■ **AIM OF THE EXERCISE**
Show every line in the entries below that contains the string "markup". Letter case must match.
■ ■ ■ ■ ■ ■ ■
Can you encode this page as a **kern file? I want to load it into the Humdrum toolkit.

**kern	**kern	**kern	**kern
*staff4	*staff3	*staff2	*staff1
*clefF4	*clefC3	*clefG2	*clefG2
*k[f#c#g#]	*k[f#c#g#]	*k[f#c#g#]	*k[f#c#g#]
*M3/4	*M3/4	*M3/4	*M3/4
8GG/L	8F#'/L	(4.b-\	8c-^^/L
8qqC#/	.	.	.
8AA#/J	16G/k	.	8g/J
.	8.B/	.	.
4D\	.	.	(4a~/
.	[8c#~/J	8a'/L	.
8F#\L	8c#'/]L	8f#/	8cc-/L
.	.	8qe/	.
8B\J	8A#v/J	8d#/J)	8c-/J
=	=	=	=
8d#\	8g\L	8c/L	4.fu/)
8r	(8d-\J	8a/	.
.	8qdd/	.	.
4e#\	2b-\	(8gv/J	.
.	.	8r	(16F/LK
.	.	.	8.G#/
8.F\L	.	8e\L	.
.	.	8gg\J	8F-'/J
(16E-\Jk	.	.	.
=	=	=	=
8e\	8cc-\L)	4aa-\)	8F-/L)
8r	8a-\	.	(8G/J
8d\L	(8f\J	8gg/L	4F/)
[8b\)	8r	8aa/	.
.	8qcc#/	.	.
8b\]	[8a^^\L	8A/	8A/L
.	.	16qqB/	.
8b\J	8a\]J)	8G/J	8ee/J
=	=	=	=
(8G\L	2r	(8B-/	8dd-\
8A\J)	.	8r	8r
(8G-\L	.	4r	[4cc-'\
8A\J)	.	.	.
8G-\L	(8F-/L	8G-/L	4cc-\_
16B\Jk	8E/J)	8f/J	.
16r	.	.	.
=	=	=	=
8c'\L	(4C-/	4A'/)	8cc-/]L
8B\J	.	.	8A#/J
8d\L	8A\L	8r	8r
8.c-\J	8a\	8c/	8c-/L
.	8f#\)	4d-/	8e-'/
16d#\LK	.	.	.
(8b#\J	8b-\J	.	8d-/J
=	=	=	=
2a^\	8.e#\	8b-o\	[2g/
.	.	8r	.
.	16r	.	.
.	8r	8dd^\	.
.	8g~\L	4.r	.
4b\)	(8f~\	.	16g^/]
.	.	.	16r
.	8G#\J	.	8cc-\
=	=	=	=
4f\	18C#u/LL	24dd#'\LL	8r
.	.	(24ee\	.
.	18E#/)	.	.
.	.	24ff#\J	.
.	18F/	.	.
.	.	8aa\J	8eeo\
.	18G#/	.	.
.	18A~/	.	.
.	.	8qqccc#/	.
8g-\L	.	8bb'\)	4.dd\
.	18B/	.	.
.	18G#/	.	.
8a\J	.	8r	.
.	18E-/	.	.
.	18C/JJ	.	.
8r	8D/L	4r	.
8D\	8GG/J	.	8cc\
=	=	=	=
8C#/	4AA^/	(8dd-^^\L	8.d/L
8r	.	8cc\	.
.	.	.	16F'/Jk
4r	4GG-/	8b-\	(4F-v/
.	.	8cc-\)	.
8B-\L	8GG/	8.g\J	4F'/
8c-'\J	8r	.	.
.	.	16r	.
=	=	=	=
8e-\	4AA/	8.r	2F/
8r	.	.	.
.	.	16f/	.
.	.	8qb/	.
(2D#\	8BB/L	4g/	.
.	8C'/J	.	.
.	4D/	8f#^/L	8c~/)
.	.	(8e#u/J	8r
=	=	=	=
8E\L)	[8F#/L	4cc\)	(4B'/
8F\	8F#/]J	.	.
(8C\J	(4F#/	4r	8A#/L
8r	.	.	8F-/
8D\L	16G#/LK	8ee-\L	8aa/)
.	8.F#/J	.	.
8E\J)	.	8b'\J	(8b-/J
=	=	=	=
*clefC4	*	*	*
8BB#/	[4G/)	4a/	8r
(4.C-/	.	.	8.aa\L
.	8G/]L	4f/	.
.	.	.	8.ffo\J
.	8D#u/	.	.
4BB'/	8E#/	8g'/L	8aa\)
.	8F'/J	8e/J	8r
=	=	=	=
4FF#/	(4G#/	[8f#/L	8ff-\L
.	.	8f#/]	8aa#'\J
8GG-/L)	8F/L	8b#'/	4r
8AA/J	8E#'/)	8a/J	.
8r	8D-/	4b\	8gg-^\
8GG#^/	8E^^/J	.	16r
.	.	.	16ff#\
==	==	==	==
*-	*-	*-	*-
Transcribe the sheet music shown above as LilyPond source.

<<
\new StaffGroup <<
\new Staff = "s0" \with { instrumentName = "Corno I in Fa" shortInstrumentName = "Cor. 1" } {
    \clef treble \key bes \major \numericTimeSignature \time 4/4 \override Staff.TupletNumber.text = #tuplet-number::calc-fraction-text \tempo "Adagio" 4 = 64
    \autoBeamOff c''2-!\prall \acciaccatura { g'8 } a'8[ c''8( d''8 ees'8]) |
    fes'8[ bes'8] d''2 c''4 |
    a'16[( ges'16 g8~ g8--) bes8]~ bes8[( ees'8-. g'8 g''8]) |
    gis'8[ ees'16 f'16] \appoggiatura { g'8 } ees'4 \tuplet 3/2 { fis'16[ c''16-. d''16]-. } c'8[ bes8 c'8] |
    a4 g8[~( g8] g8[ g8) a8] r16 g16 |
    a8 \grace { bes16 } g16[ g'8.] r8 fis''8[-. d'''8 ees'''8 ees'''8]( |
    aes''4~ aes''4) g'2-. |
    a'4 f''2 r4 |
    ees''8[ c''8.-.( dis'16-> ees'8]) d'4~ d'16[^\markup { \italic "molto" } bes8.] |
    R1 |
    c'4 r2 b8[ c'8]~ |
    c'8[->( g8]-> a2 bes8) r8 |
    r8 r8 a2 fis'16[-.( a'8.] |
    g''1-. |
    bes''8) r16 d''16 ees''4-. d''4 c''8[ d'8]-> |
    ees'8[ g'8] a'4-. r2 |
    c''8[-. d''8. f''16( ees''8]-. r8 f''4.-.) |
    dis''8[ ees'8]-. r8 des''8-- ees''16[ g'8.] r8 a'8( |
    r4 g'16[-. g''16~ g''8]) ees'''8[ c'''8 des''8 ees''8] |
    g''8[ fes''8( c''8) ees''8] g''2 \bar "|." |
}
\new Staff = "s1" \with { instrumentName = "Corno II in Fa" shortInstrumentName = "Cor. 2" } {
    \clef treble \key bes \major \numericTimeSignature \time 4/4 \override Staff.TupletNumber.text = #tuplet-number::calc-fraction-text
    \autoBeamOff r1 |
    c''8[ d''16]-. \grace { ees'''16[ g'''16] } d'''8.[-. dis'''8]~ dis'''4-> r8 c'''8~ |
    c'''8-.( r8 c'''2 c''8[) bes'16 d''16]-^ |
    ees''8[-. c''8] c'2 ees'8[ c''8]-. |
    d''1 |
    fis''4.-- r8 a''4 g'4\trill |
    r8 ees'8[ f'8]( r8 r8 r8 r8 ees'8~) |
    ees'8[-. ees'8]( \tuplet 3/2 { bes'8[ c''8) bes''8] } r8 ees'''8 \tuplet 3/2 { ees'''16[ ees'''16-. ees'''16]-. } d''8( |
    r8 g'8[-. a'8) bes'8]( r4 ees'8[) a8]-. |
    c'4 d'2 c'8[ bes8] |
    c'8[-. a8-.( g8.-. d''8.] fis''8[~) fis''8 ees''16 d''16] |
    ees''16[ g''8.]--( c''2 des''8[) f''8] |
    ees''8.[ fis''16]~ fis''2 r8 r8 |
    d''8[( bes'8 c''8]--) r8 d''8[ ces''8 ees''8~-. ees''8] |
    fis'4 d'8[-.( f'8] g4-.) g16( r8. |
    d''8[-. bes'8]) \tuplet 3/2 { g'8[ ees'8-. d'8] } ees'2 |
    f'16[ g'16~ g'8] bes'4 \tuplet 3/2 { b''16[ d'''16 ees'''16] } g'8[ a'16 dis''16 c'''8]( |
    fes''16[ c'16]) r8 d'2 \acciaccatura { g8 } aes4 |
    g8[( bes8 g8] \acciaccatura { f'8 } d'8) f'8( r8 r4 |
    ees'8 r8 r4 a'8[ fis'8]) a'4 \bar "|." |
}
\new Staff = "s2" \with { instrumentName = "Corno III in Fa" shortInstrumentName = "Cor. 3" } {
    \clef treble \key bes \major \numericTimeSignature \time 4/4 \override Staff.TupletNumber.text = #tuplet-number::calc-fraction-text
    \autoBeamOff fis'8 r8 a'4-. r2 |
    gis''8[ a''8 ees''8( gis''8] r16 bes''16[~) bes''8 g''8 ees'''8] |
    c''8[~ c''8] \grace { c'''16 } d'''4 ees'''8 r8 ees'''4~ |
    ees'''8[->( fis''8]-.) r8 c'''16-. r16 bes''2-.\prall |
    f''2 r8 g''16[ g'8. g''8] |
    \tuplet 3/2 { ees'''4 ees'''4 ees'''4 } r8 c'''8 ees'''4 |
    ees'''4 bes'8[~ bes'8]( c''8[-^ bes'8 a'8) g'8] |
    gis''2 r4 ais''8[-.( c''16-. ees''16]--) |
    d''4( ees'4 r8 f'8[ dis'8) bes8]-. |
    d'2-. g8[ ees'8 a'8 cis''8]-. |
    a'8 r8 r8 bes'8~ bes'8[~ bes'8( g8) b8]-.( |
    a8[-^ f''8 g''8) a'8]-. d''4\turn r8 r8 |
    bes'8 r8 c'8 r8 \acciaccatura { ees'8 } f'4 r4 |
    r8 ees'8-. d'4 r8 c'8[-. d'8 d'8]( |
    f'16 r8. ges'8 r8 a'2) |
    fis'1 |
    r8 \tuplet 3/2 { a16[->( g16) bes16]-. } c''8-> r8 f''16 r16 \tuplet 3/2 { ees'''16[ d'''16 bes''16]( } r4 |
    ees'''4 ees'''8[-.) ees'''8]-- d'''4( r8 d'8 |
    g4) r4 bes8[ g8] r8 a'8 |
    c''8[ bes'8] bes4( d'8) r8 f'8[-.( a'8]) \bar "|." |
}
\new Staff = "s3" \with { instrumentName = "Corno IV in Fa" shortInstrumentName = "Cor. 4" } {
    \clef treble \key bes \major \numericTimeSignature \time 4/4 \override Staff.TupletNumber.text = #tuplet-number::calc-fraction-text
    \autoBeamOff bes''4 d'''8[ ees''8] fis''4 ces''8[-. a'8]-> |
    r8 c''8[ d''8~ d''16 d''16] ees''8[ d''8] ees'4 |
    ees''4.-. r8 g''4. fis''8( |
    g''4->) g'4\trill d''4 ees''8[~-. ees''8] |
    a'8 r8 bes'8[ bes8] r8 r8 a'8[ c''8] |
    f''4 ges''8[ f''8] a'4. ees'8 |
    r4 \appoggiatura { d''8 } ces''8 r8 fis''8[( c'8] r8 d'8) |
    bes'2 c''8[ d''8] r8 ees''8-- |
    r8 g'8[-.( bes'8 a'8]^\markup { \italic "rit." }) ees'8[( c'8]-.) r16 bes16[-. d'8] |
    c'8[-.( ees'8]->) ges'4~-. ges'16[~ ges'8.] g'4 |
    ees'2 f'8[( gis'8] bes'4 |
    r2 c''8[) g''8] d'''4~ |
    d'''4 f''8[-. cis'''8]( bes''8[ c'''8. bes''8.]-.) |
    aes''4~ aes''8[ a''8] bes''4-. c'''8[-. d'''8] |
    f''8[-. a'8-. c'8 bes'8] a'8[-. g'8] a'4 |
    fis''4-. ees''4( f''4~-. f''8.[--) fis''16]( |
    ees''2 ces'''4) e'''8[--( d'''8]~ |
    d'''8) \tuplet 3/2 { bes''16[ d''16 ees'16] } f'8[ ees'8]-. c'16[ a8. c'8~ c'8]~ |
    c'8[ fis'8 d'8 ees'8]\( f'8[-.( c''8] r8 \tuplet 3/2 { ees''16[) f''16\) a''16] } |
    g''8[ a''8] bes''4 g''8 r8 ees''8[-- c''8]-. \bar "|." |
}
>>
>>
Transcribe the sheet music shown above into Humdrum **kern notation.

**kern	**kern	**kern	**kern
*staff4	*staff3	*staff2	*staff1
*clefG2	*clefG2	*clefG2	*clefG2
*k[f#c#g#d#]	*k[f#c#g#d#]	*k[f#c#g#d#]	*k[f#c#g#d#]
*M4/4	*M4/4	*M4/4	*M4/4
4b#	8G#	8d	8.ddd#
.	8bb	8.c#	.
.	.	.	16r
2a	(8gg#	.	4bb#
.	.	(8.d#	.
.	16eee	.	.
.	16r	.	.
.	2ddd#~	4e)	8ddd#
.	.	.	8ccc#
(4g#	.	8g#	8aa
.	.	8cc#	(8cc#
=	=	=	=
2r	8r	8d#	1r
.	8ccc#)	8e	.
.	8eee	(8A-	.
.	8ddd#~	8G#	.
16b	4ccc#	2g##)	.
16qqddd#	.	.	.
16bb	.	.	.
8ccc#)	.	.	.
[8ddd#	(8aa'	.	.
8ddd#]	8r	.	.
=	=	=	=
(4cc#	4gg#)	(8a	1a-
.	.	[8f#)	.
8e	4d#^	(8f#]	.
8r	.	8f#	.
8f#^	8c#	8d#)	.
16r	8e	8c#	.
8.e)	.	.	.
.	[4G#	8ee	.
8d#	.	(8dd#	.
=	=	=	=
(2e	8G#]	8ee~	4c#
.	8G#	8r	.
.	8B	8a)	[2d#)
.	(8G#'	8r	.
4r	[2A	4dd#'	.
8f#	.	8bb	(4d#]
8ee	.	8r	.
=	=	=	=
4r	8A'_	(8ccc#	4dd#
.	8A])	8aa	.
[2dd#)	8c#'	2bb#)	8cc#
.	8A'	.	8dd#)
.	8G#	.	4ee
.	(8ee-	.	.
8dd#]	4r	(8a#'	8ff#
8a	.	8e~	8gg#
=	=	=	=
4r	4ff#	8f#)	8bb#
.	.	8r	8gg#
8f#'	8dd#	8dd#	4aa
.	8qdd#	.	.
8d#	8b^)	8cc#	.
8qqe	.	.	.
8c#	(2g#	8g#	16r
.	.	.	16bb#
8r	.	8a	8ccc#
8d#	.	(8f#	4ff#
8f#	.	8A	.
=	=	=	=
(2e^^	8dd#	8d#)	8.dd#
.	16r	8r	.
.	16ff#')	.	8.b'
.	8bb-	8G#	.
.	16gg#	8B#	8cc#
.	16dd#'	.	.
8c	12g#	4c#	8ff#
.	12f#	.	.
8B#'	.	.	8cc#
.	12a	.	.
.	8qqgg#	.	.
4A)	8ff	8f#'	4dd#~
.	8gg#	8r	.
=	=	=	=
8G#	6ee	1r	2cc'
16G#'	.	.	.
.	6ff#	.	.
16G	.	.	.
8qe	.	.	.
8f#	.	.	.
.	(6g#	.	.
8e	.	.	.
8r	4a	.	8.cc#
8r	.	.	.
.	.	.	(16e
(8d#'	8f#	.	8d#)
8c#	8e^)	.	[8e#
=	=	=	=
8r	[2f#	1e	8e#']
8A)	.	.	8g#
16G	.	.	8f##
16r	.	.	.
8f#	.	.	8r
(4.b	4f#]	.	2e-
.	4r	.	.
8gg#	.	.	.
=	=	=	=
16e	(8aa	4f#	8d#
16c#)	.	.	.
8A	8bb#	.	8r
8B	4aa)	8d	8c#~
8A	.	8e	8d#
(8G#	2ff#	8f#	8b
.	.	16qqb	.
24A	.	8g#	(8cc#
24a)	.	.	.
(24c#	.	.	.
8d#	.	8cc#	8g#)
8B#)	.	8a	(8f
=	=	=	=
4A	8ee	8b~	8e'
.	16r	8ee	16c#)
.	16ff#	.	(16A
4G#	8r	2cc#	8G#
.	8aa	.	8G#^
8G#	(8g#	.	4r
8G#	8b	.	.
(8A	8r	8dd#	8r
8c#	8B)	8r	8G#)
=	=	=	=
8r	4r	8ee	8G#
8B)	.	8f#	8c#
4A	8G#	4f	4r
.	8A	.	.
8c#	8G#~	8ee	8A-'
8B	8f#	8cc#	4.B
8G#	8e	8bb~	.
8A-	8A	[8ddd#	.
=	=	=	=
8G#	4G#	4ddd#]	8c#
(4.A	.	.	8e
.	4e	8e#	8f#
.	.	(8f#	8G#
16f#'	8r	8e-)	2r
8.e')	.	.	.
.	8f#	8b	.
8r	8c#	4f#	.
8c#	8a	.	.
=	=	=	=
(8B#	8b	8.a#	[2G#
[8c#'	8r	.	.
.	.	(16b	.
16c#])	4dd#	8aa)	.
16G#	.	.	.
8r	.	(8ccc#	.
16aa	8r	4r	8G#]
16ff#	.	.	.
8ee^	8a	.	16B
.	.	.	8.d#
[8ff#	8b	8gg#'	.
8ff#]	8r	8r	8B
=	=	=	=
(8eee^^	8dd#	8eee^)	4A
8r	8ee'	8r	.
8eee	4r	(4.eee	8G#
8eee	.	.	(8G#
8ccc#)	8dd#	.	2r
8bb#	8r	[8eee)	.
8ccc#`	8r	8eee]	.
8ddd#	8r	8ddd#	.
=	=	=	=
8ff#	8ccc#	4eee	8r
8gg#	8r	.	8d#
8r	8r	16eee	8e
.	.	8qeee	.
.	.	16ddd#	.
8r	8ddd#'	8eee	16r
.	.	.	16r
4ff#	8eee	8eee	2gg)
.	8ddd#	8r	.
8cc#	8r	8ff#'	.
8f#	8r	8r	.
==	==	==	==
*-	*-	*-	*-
■ ■ ■ ■ ■ ■ ■
■ **OUTPUT**
    ees''8[ c''8.-.( dis'16-> ees'8]) d'4~ d'16[^\markup { \italic "molto" } bes8.] |
    r8 g'8[-.( bes'8 a'8]^\markup { \italic "rit." }) ees'8[( c'8]-.) r16 bes16[-. d'8] |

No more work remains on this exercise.